▶ **YOUR OBJECTIVE**:
Output each entry that follows exactly. Images stay out.

____ RECORDS PROVIDED

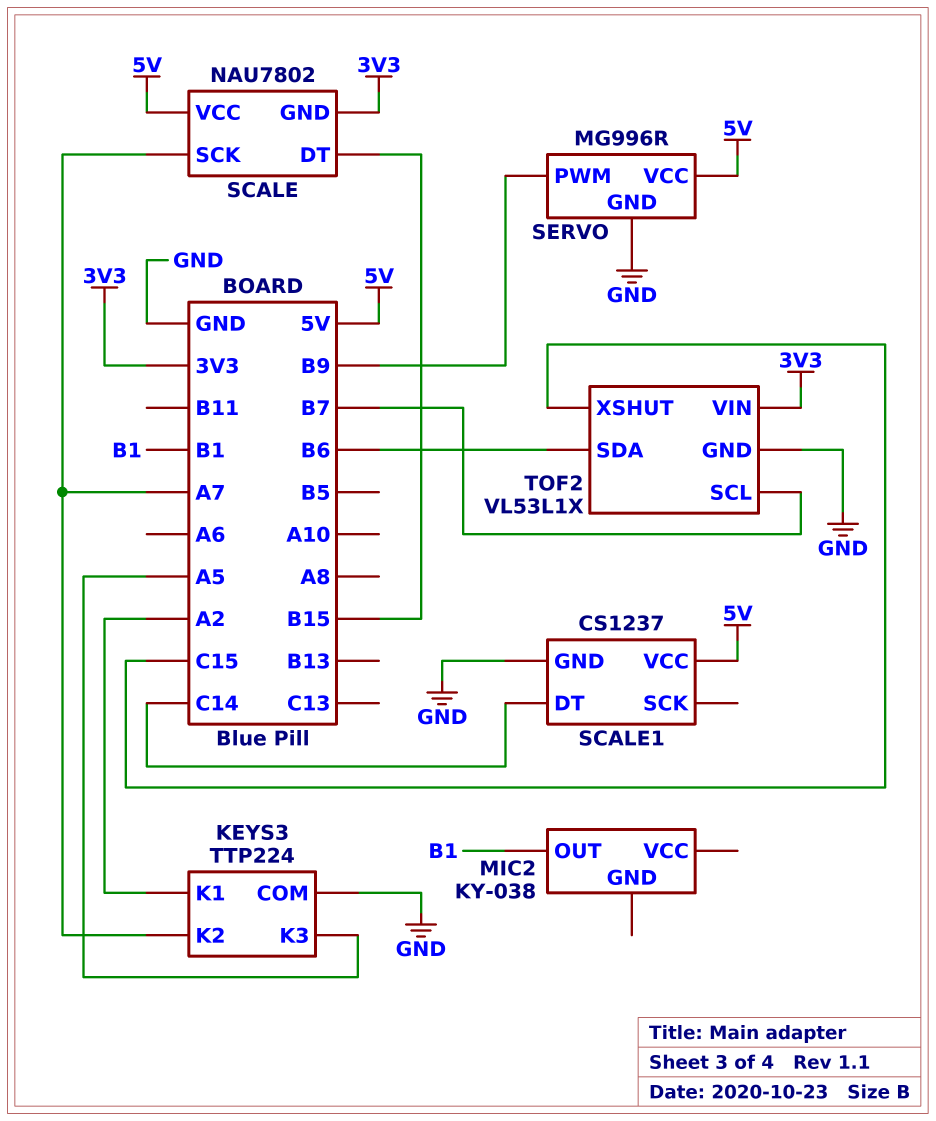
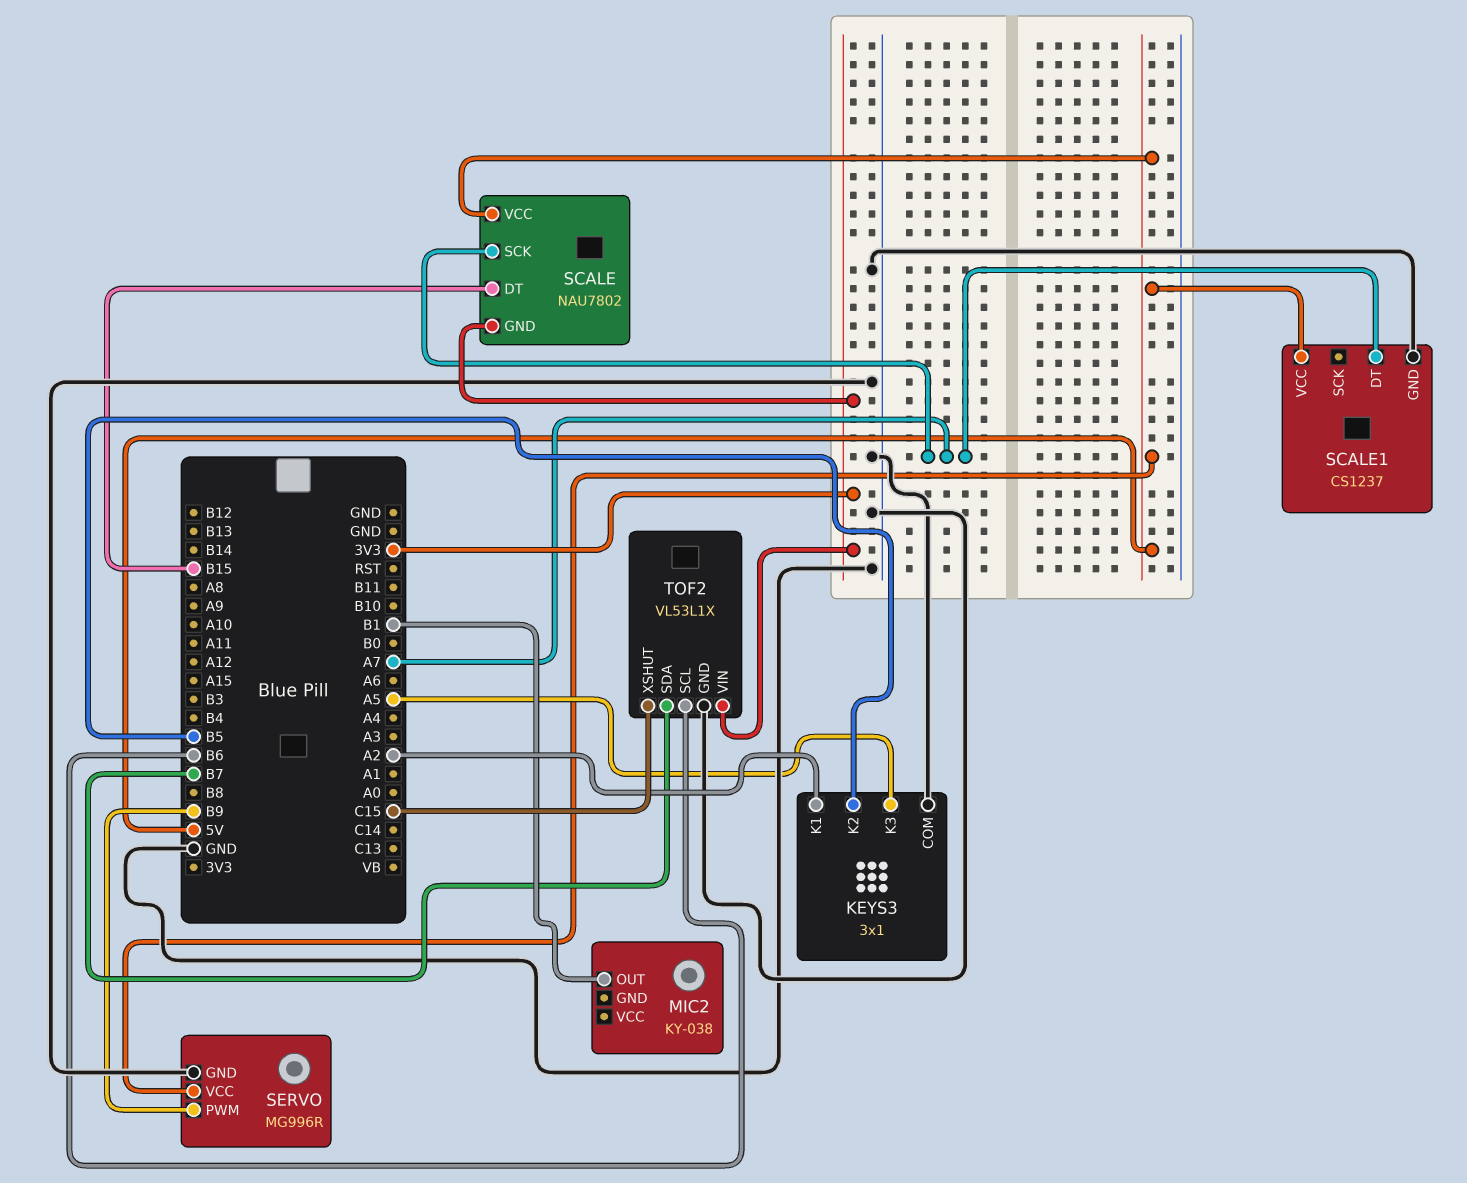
KEYS3: TTP224 -> 3x1
KEYS3 pin K2: A7 -> B5
SCALE1 pin DT: C14 -> A7
TOF2 pin SCL: B7 -> B6
TOF2 pin SDA: B6 -> B7

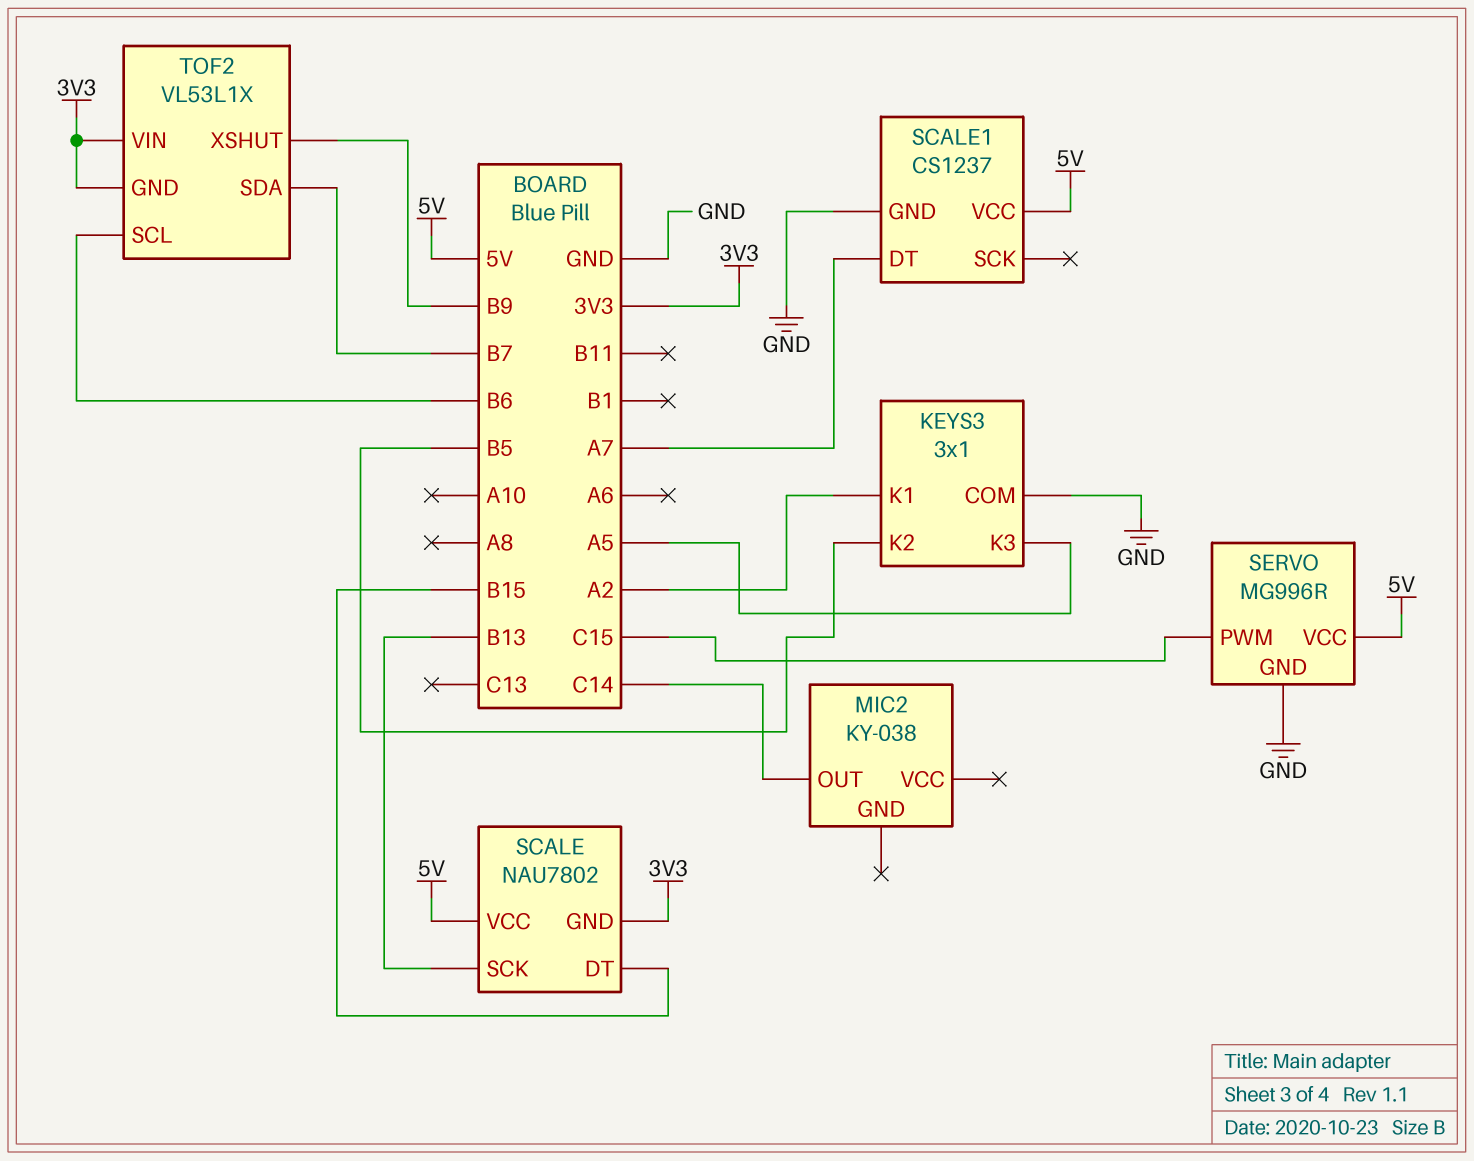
MIC2 pin OUT: B1 -> C14
SCALE pin SCK: A7 -> B13
SERVO pin PWM: B9 -> C15
TOF2 pin GND: GND -> 3V3
TOF2 pin XSHUT: C15 -> B9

________

▶ **ANSWER SECTION**:
KEYS3: TTP224 -> 3x1
KEYS3 pin K2: A7 -> B5
SCALE1 pin DT: C14 -> A7
TOF2 pin SCL: B7 -> B6
TOF2 pin SDA: B6 -> B7

MIC2 pin OUT: B1 -> C14
SCALE pin SCK: A7 -> B13
SERVO pin PWM: B9 -> C15
TOF2 pin GND: GND -> 3V3
TOF2 pin XSHUT: C15 -> B9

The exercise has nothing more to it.